* **Exercise**:
Among the entries below, find the line with "(394, 426) = (515, 477): brown" and the line with "(375, 110) = (465, 481): black". Return exactly those lines and every line between them, but no pictures.

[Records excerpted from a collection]
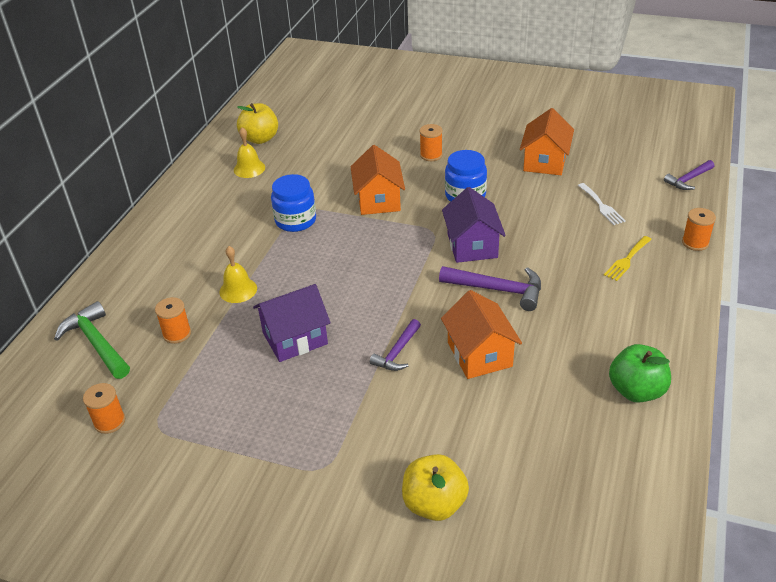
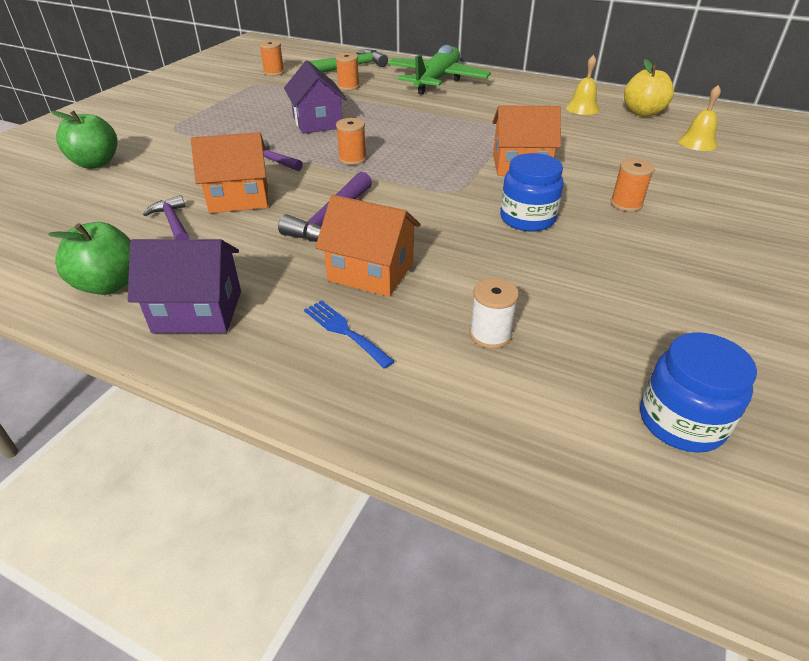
camera: 95 degrees right, 0 degrees up
(162, 263) = (437, 80): none -> green plane
(238, 290) = (391, 104): yellow bell -> yellow bell (697, 142)
(295, 220) = (487, 126): blue jar -> blue jar (681, 421)
(434, 504) = (96, 163): yellow apple -> green apple
(472, 246) = (418, 212): purple house -> purple house (198, 311)
(545, 162) = (622, 297): orange house -> orange house (371, 272)
(601, 206) = (490, 335): white fork -> white spool
(627, 260) = (344, 331): yellow fork -> blue fork
(688, 179) = (576, 484): purple hammer -> purple hammer (173, 222)
(695, 243) = (360, 426): orange spool -> orange spool (352, 159)

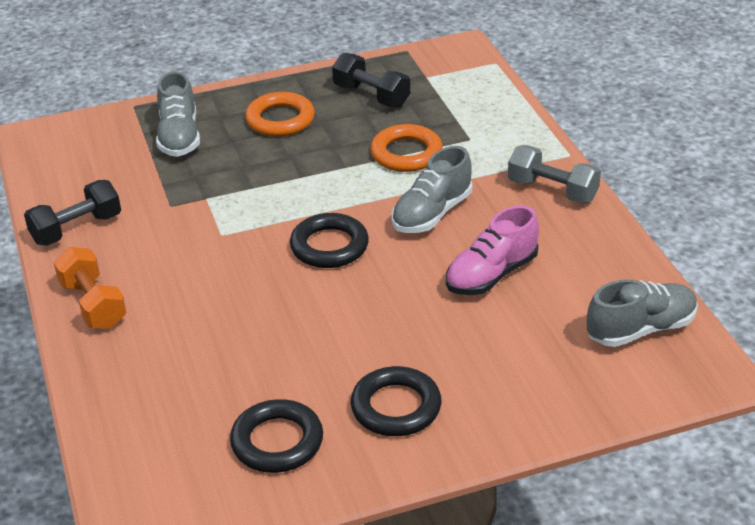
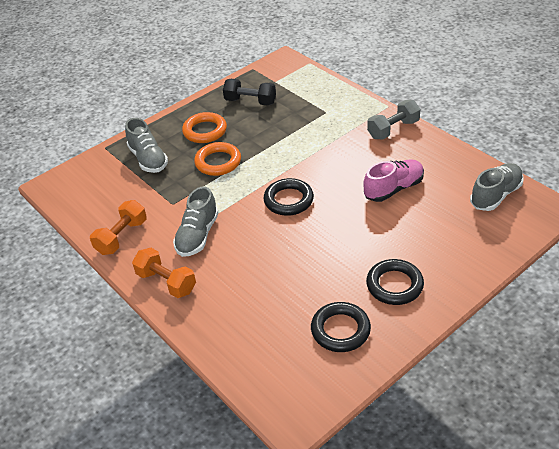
camera: 20 degrees left, 5 degrees up
(76, 229) = (121, 237): black dumbbell -> orange dumbbell
(406, 153) = (295, 131): orange ring -> orange ring (218, 162)
(432, 214) = (335, 163): grey shoe -> grey shoe (197, 235)
(491, 275) = (393, 189): pink shoe -> pink shoe turned 150 degrees counterclockwise
(552, 190) = (393, 129): grey dumbbell -> grey dumbbell turned 45 degrees counterclockwise

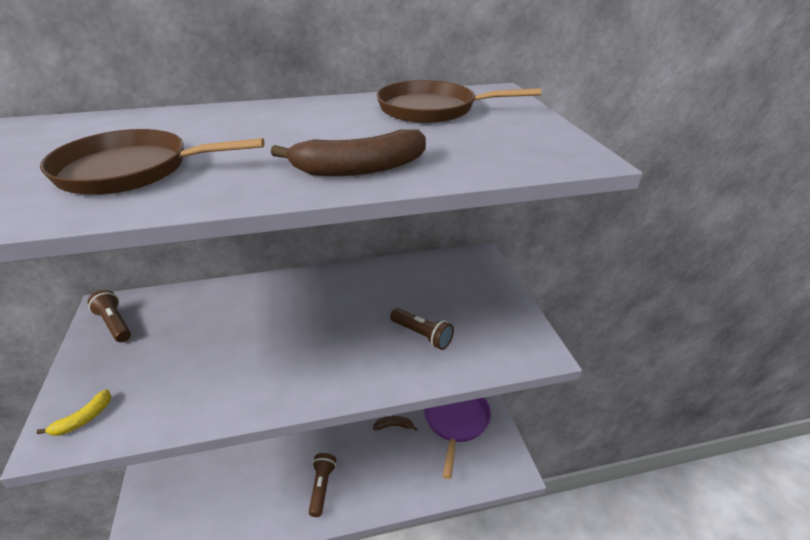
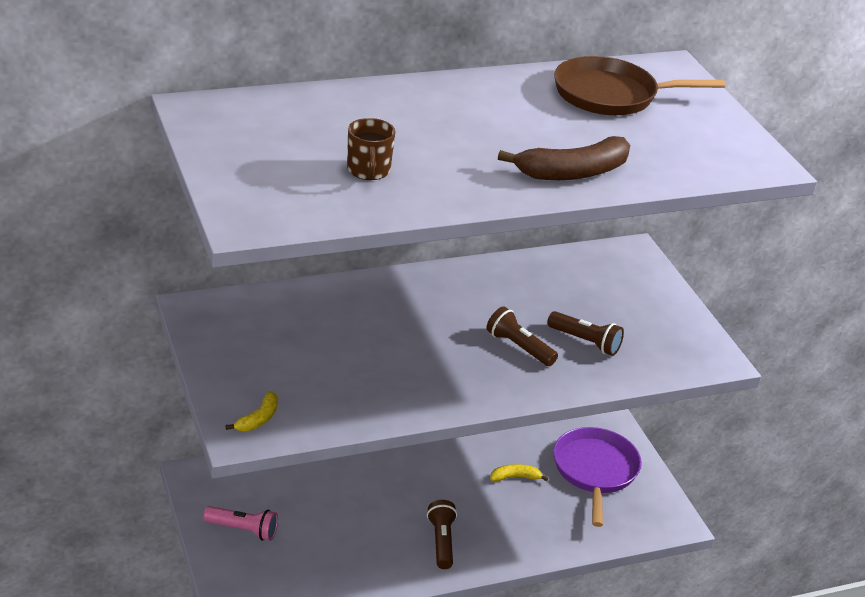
camera: 10 degrees left, 0 degrees up
(114, 324) = (221, 328): brown flashlight -> brown flashlight (519, 347)
(130, 171) = (368, 170): brown pan -> brown mug
(172, 473) = (243, 530): none -> pink flashlight
(394, 426) = (515, 477): brown banana -> yellow banana

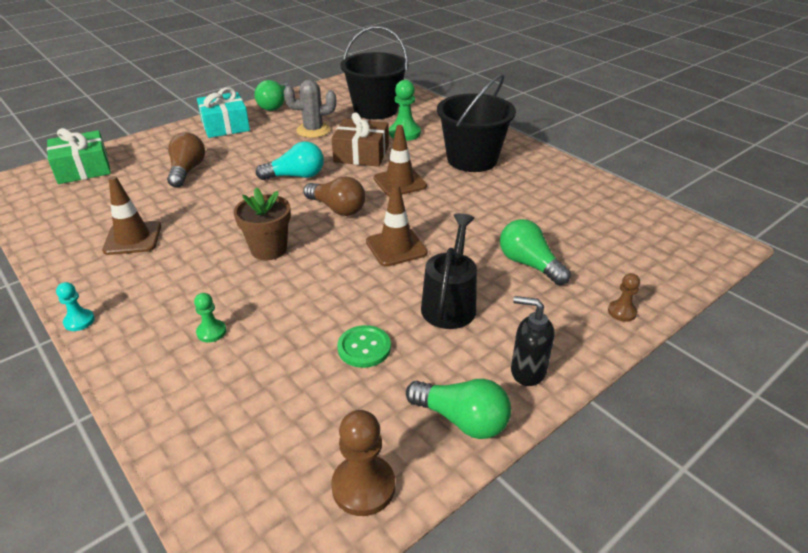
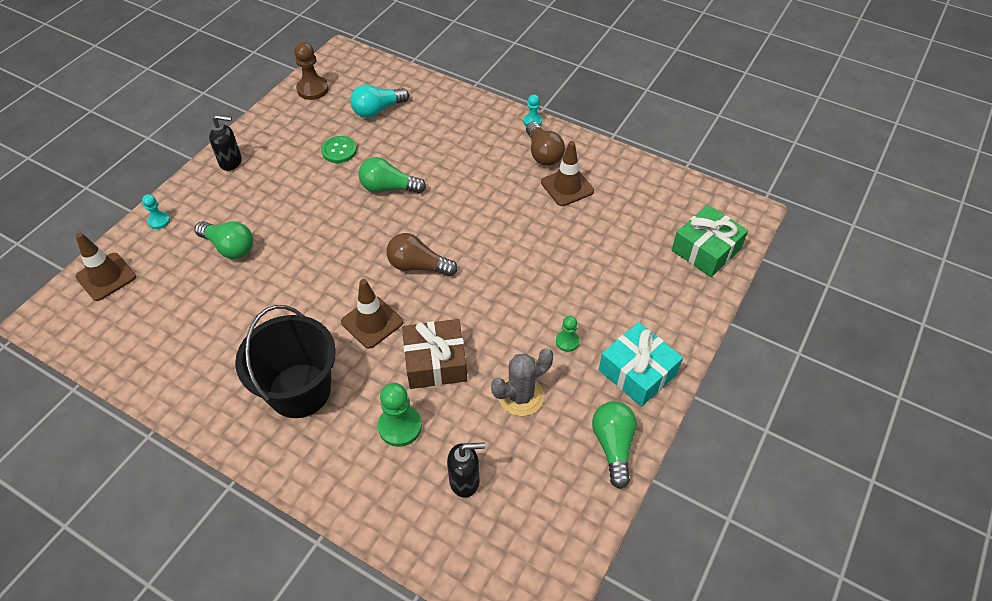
camera: 160 degrees right, 15 degrees up
(187, 171) = (602, 276): brown light bulb -> brown light bulb (543, 153)
(211, 332) = (443, 136): green pawn -> green pawn (567, 341)
(269, 249) = (450, 205): brown flower pot -> none
(296, 176) = (485, 301): turquoise light bulb -> turquoise light bulb (377, 110)
(375, 110) = (465, 481): black bucket -> black soap dispenser
(396, 247) = (346, 235): brown traffic cone -> brown traffic cone (106, 277)
(450, 303) = (289, 196): black watering can -> none
(462, 420) = (268, 127): green light bulb -> green light bulb (389, 188)
(622, 312) = (159, 221): brown pawn -> turquoise pawn

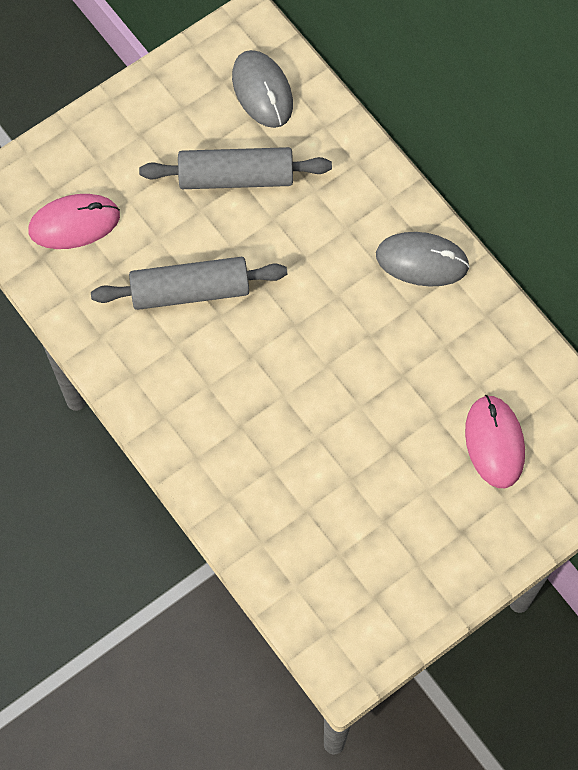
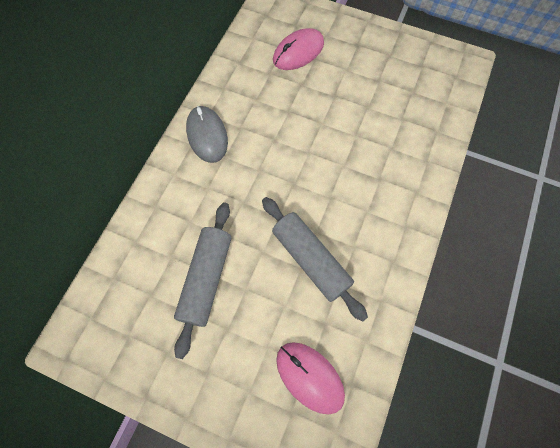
camera: 120 degrees left, 0 degrees up
(236, 177) = (206, 279): grey rolling pin -> grey rolling pin turned 45 degrees clockwise
(262, 91) = (124, 301): grey mouse -> none

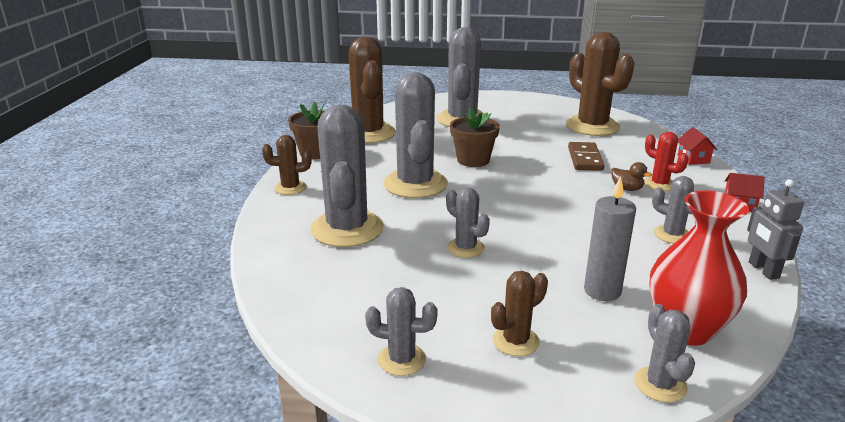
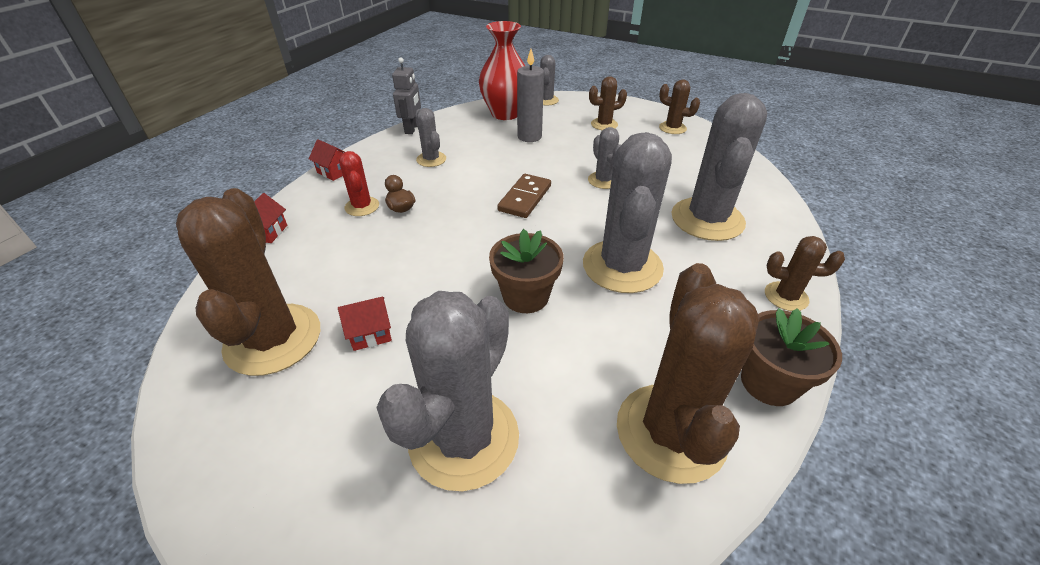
camera: 160 degrees left, 15 degrees up
(401, 359) = (672, 128): grey cactus -> brown cactus
(546, 135) = (370, 333): none -> red house
(585, 159) = (384, 263): brown domino -> brown domino (525, 198)

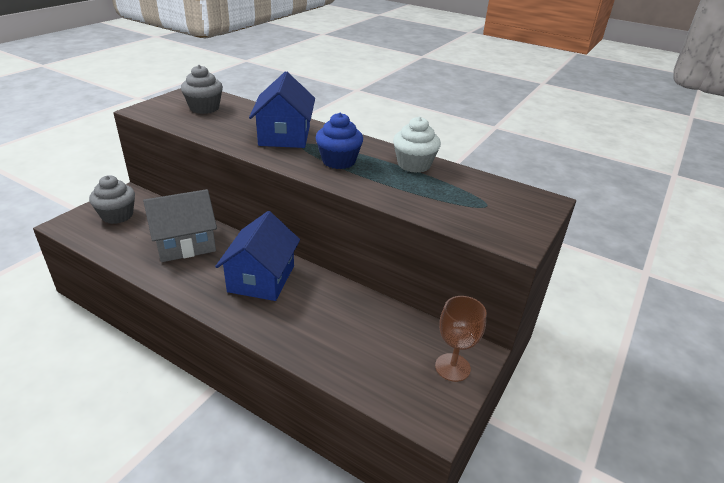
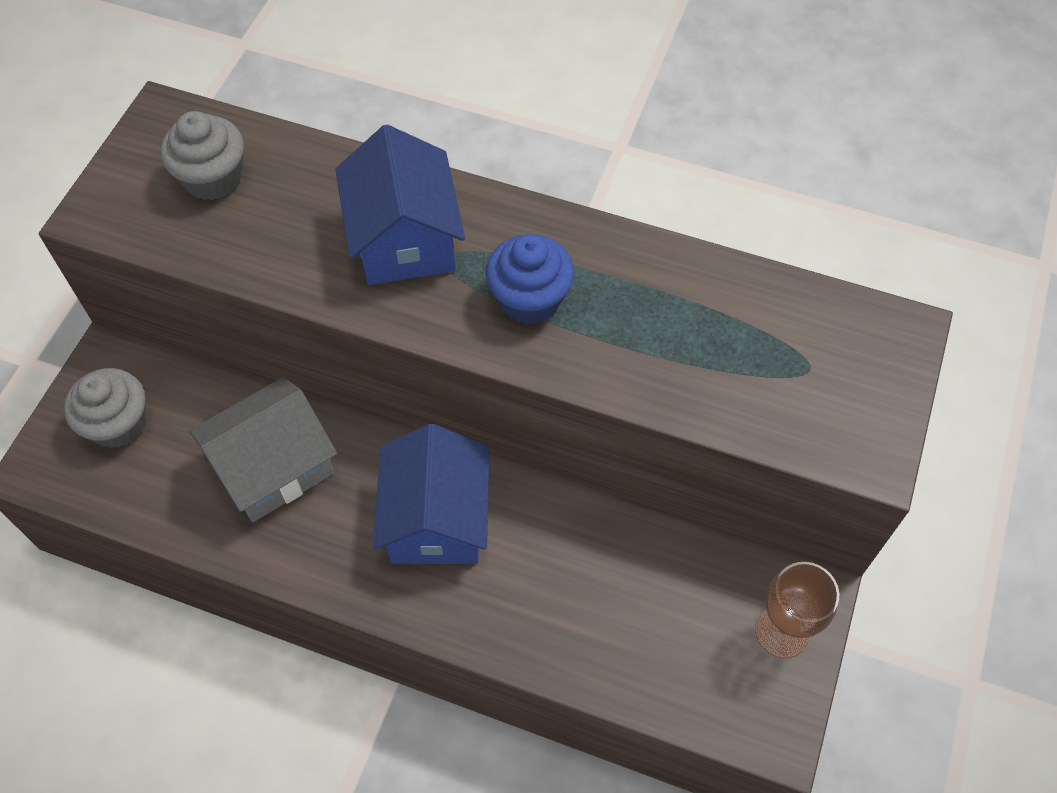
camera: 10 degrees left, 25 degrees up
(414, 165) = (664, 277): white cupcake -> none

* **Task solution**:
(394, 426) = (515, 477): brown banana -> yellow banana

camera: 160 degrees right, 15 degrees up
(187, 171) = (602, 276): brown light bulb -> brown light bulb (543, 153)
(211, 332) = (443, 136): green pawn -> green pawn (567, 341)
(269, 249) = (450, 205): brown flower pot -> none
(296, 176) = (485, 301): turquoise light bulb -> turquoise light bulb (377, 110)
(375, 110) = (465, 481): black bucket -> black soap dispenser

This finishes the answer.